→ **Request**: Scan the entries for the word "yellow" and return every line that has it.

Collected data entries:
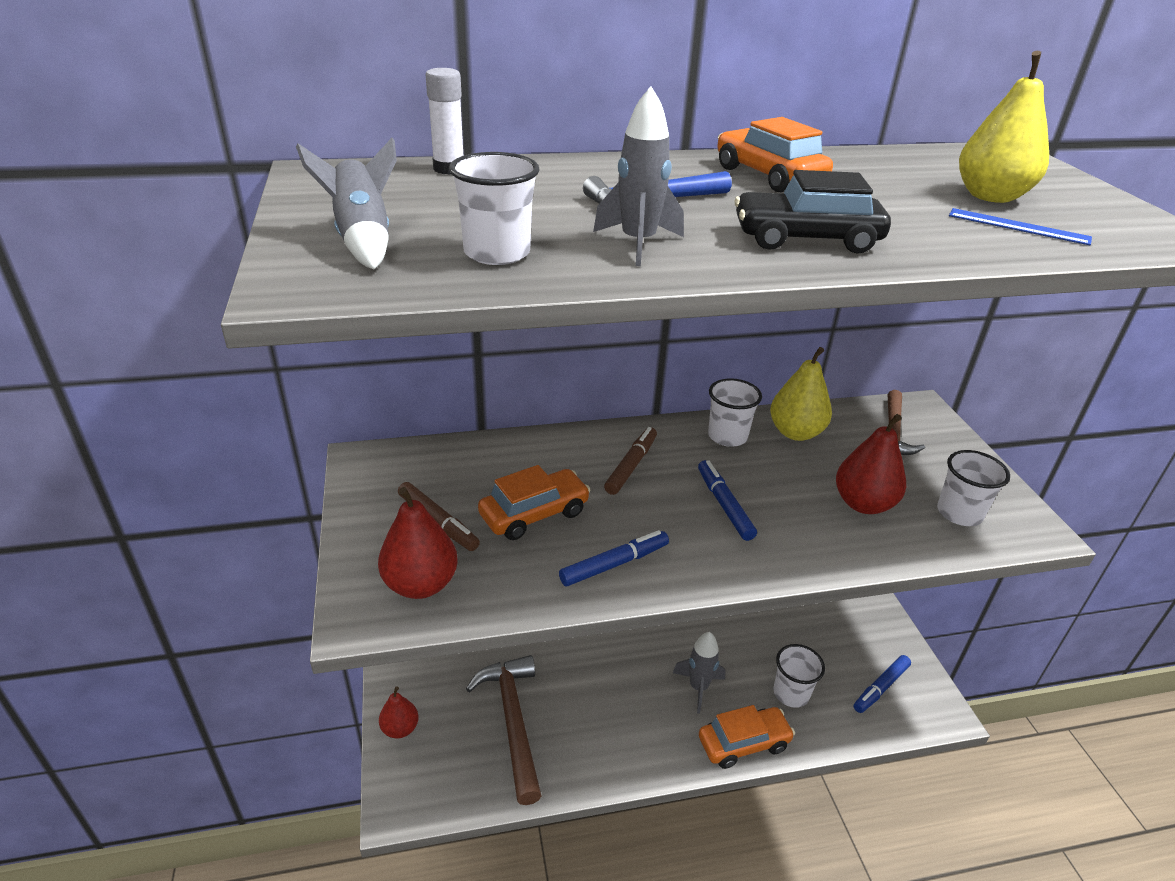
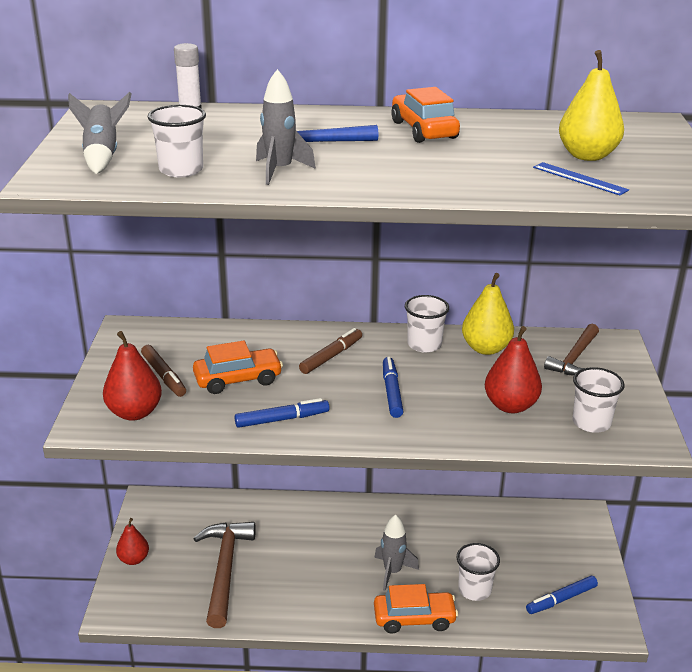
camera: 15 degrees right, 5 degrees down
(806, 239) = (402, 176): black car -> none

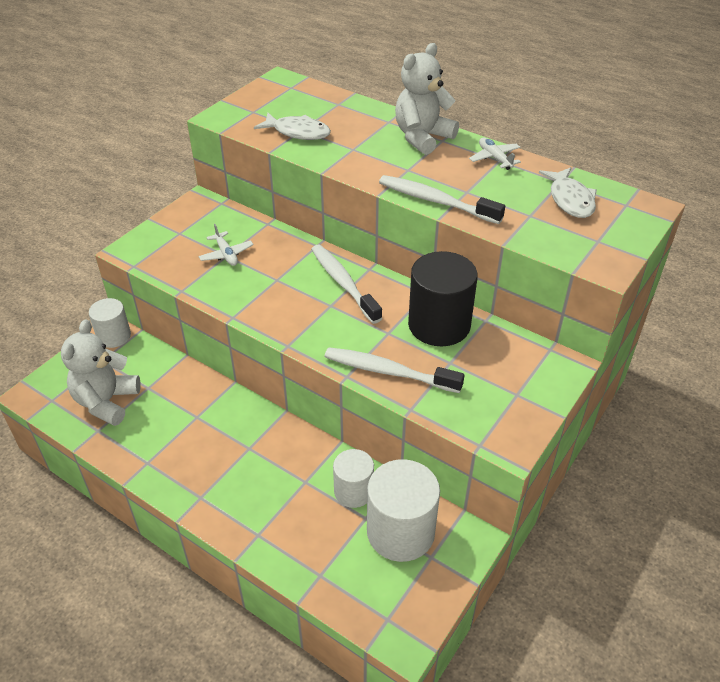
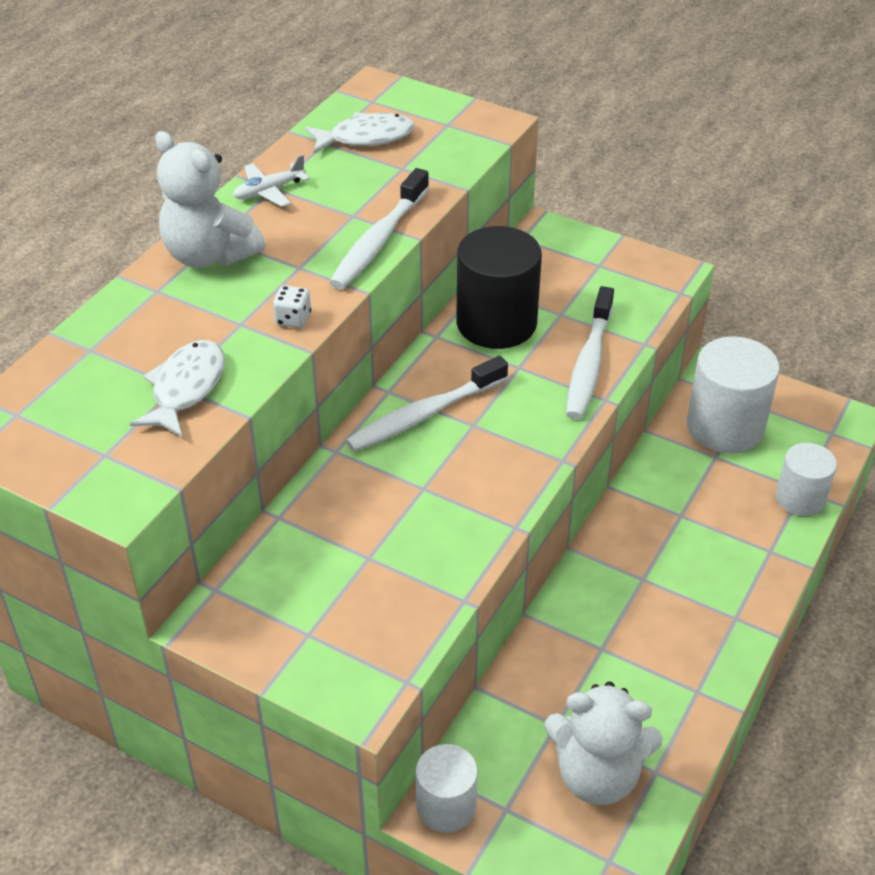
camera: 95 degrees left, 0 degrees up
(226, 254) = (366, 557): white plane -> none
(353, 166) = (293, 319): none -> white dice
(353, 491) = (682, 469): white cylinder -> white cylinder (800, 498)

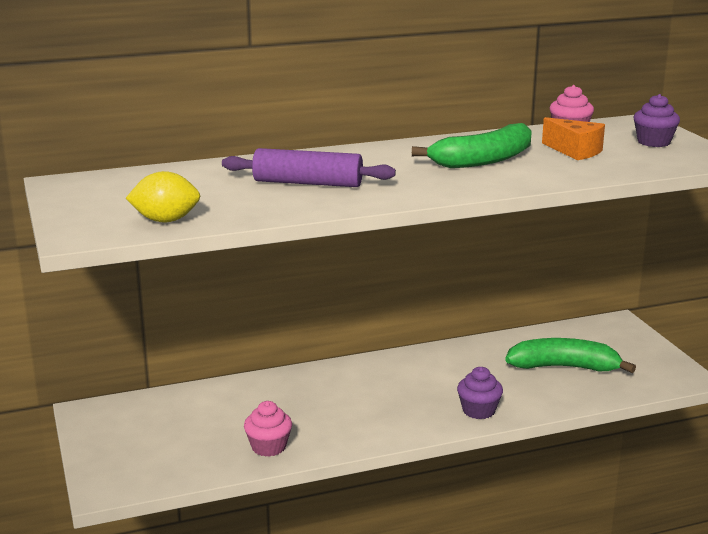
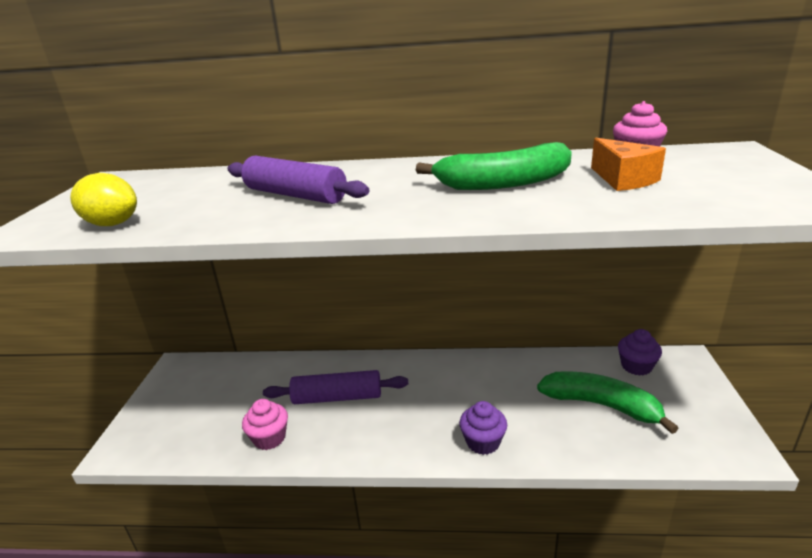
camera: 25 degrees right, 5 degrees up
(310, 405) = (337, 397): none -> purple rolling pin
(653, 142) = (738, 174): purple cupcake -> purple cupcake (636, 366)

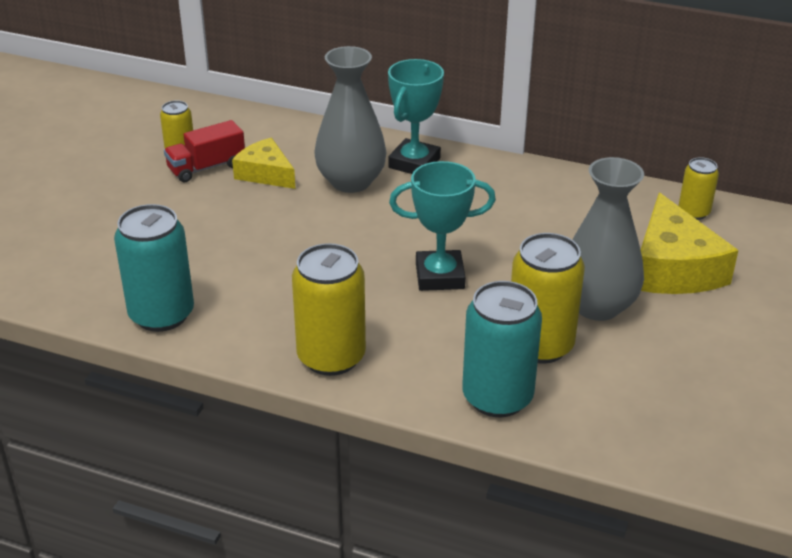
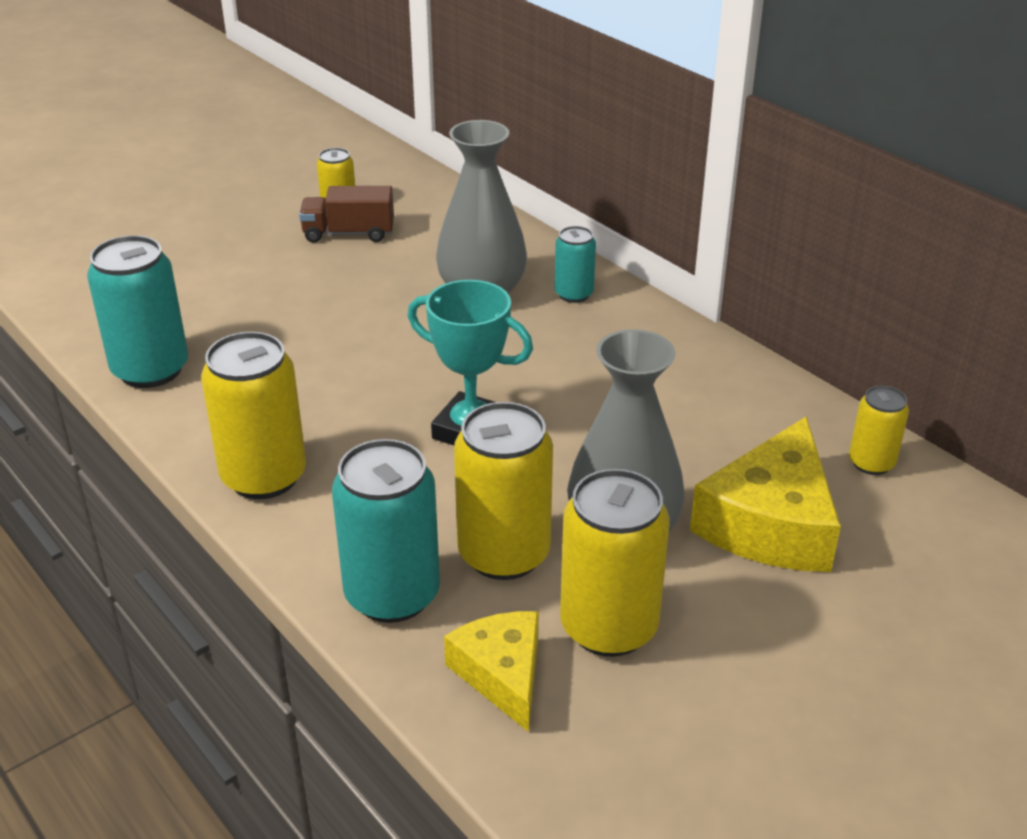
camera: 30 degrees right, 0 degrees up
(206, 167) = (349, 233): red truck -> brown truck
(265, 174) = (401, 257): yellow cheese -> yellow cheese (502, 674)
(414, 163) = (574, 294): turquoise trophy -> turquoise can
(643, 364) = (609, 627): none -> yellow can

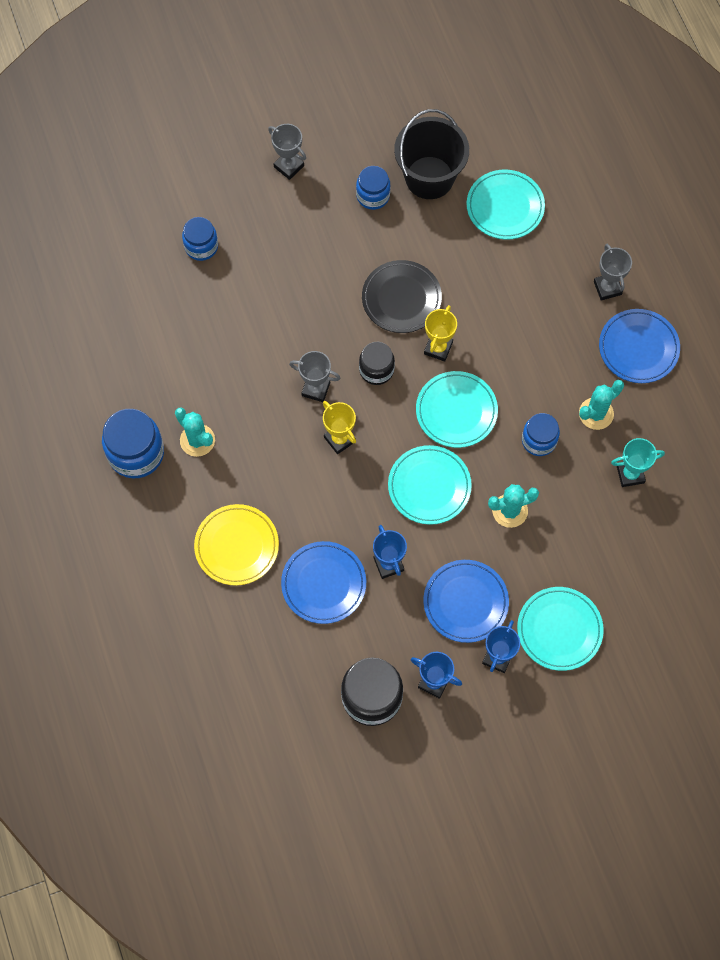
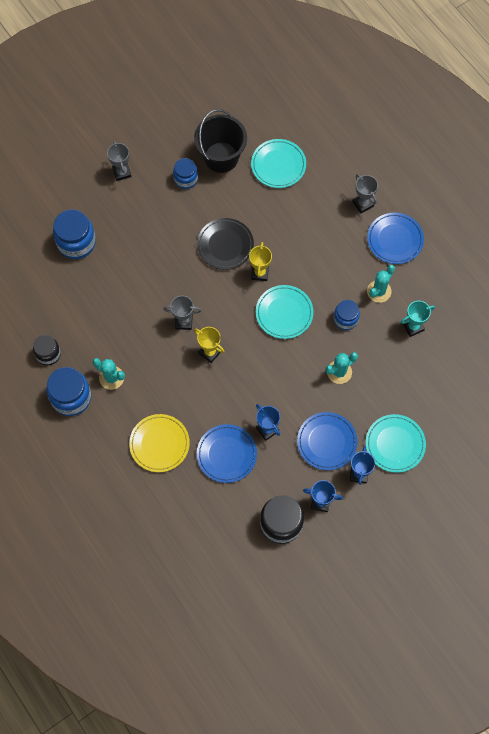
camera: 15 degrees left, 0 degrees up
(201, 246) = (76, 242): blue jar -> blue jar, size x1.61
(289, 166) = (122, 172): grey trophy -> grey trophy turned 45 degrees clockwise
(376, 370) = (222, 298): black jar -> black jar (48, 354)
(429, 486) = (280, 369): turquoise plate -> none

→ **Exercise answer**:
(265, 174) = (401, 257): yellow cheese -> yellow cheese (502, 674)
(643, 364) = (609, 627): none -> yellow can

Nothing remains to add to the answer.